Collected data
+++
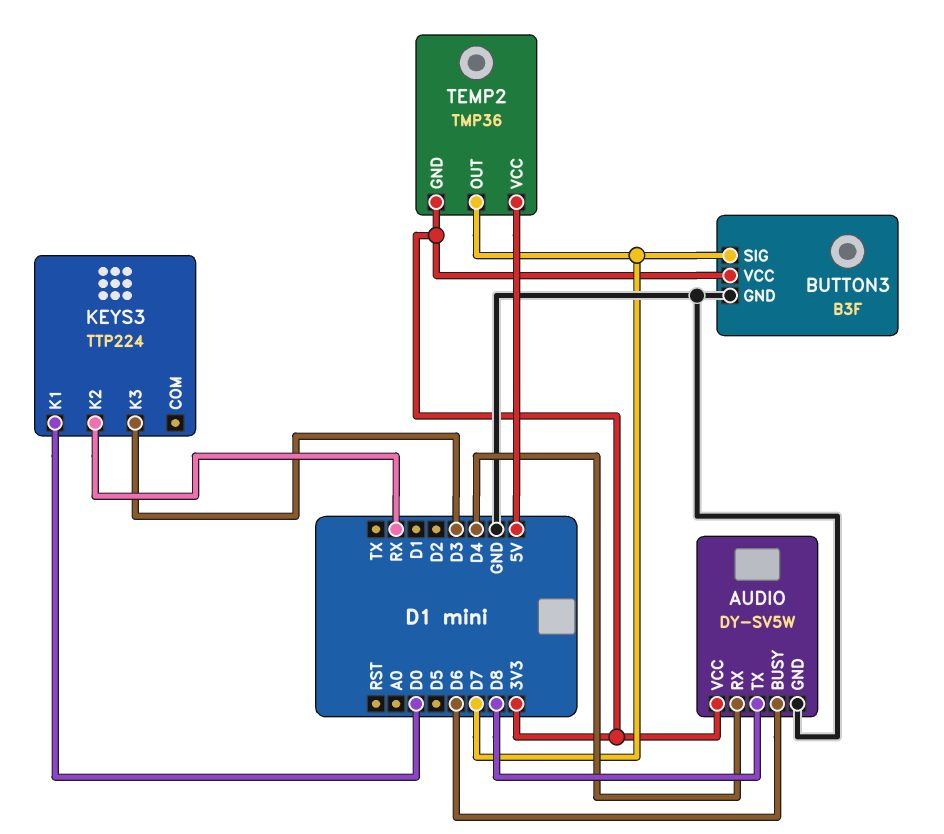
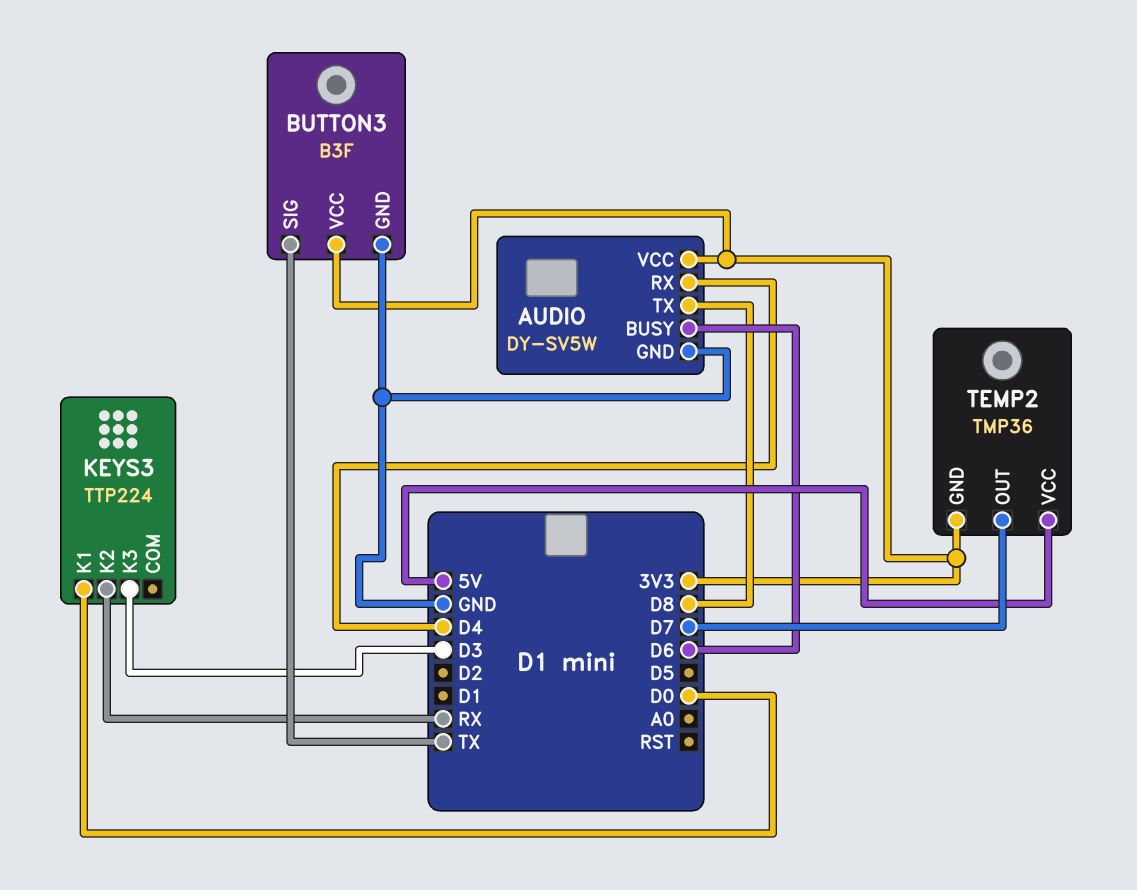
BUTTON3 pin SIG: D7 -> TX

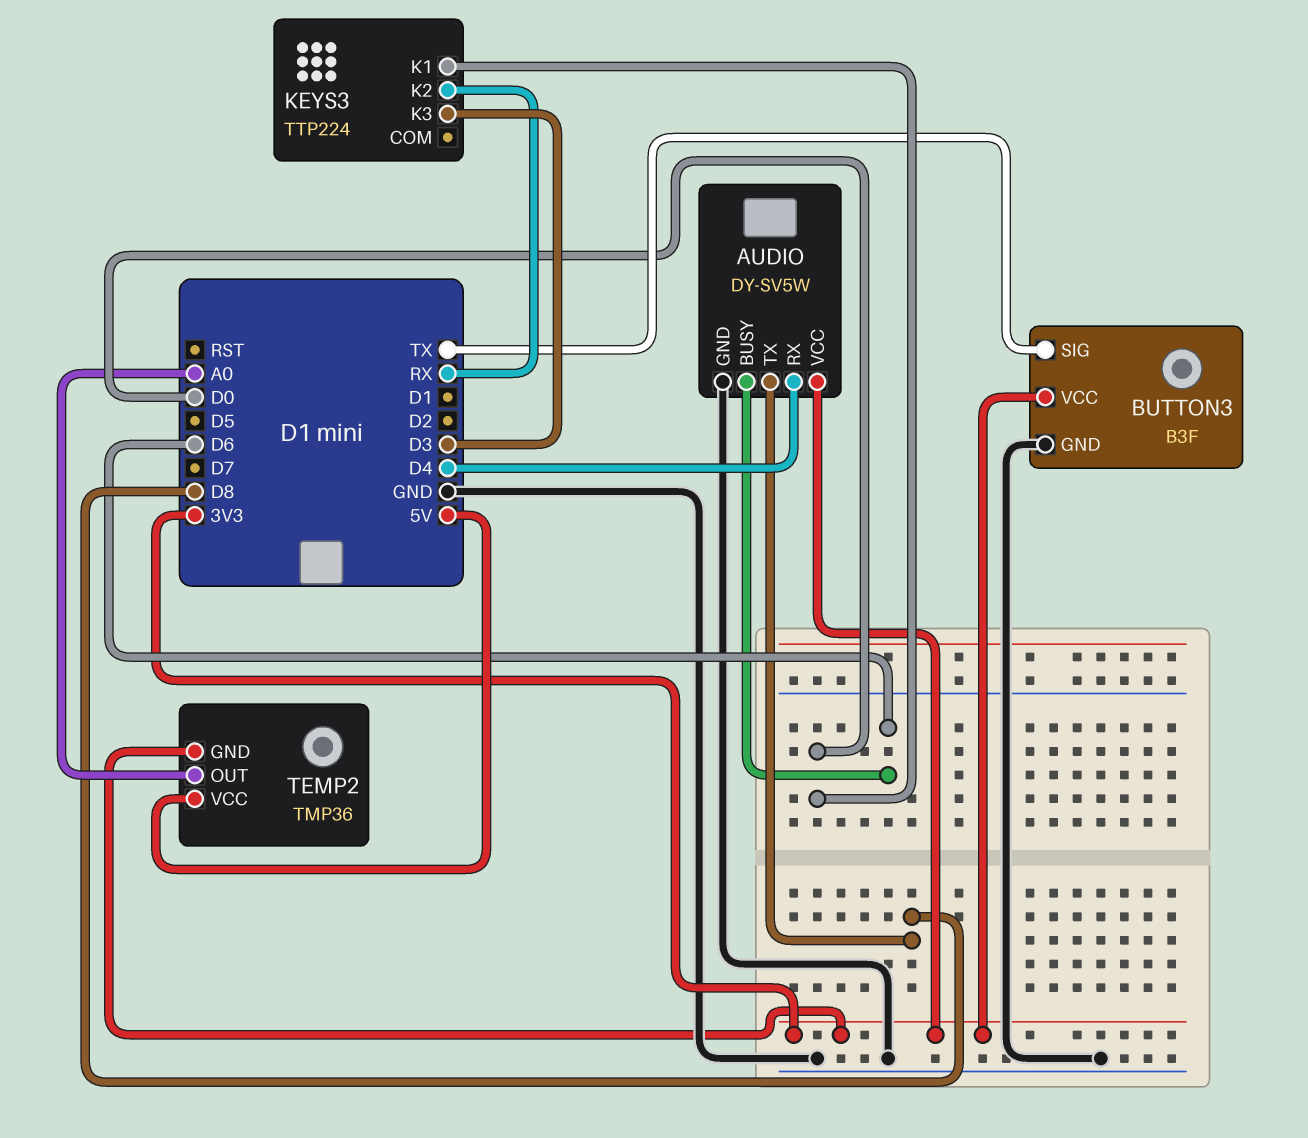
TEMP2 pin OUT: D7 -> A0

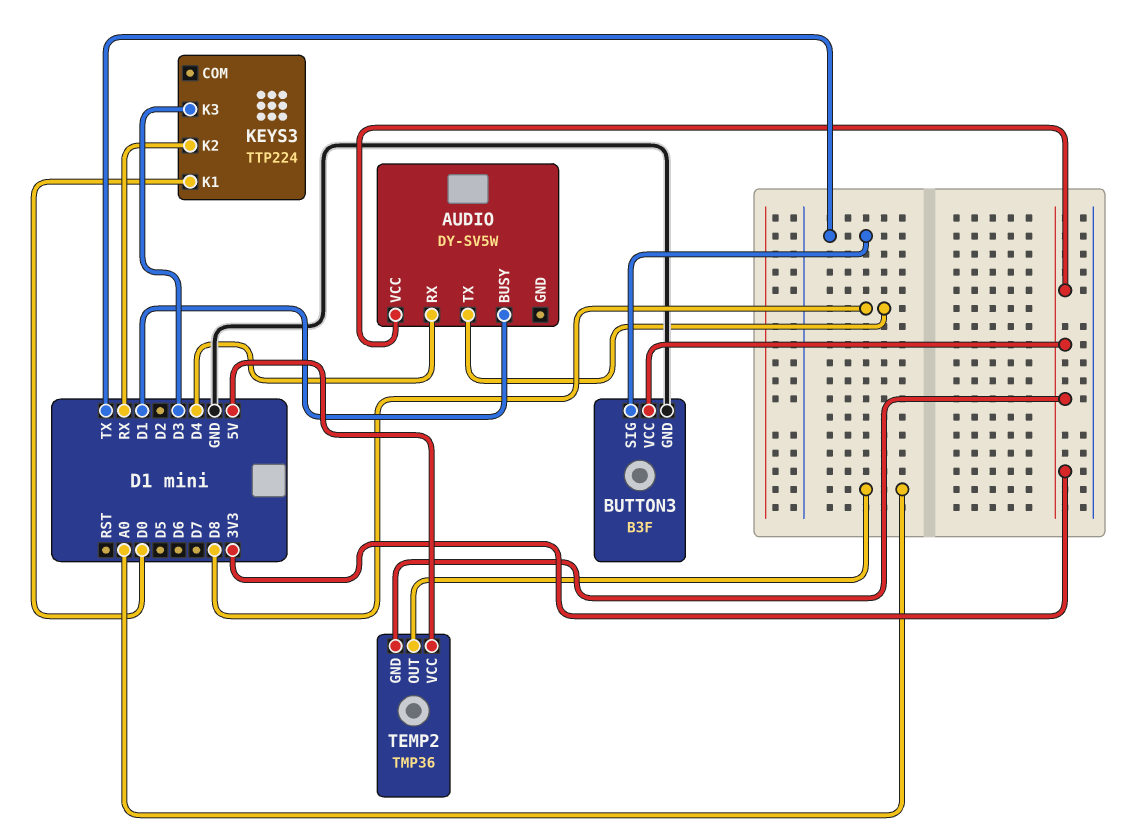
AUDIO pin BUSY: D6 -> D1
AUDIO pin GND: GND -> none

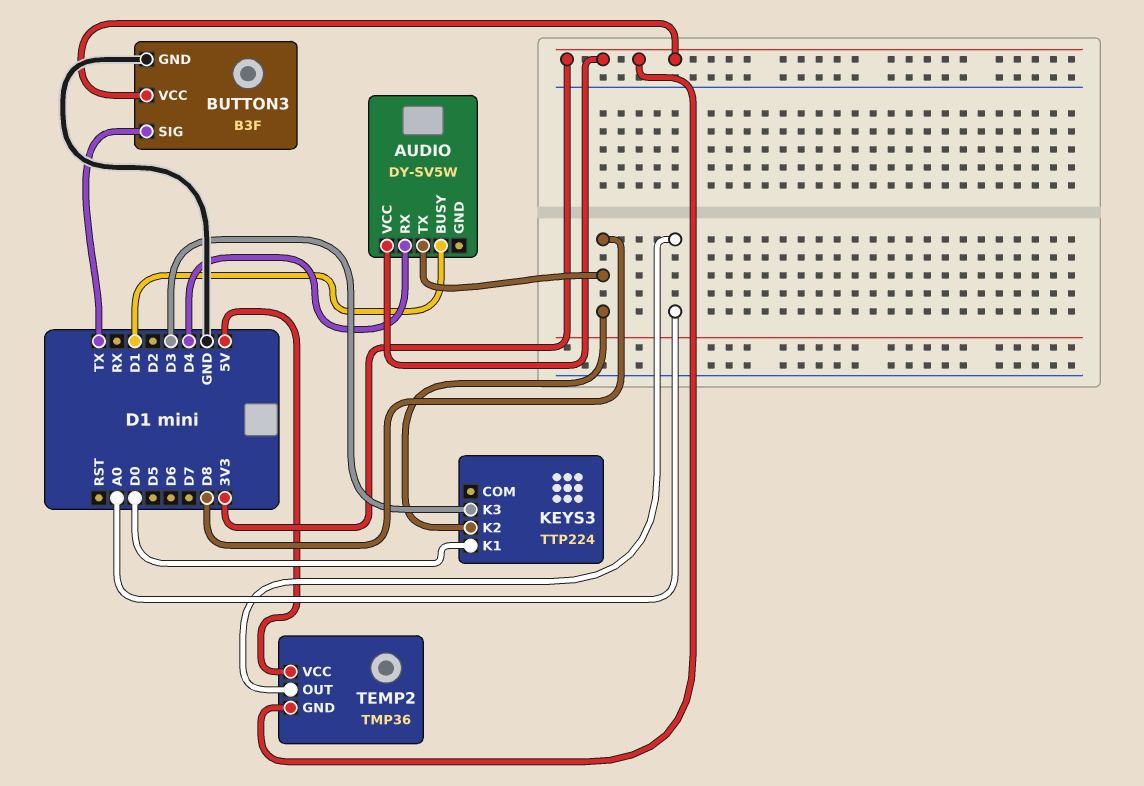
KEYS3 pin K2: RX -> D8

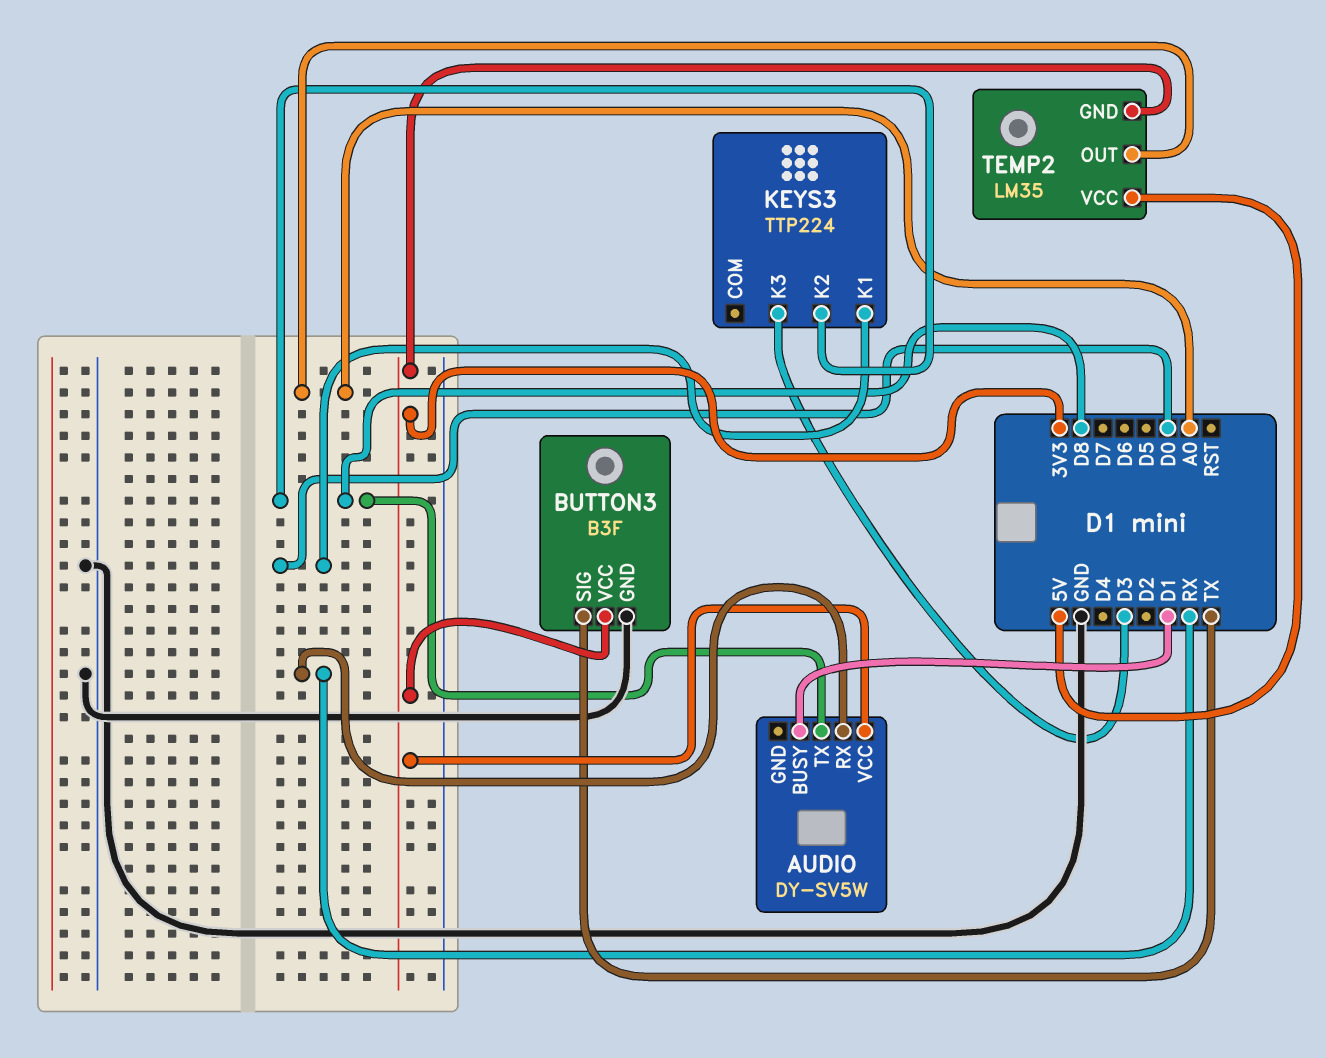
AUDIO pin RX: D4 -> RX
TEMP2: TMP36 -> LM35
+++
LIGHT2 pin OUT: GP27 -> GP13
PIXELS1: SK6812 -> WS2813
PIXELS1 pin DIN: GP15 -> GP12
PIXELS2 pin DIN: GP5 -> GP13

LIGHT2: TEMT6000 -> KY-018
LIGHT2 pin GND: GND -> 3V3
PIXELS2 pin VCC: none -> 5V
+++
Task prompt | Within the entries above, the lines from the one containing "AUDIO pin GND: GND -> none" through the one containing "TEMP2: TMP36 -> LM35" are to be transcribed exactly, ends included, pictures excluded.

Answer box |
AUDIO pin GND: GND -> none

KEYS3 pin K2: RX -> D8

AUDIO pin RX: D4 -> RX
TEMP2: TMP36 -> LM35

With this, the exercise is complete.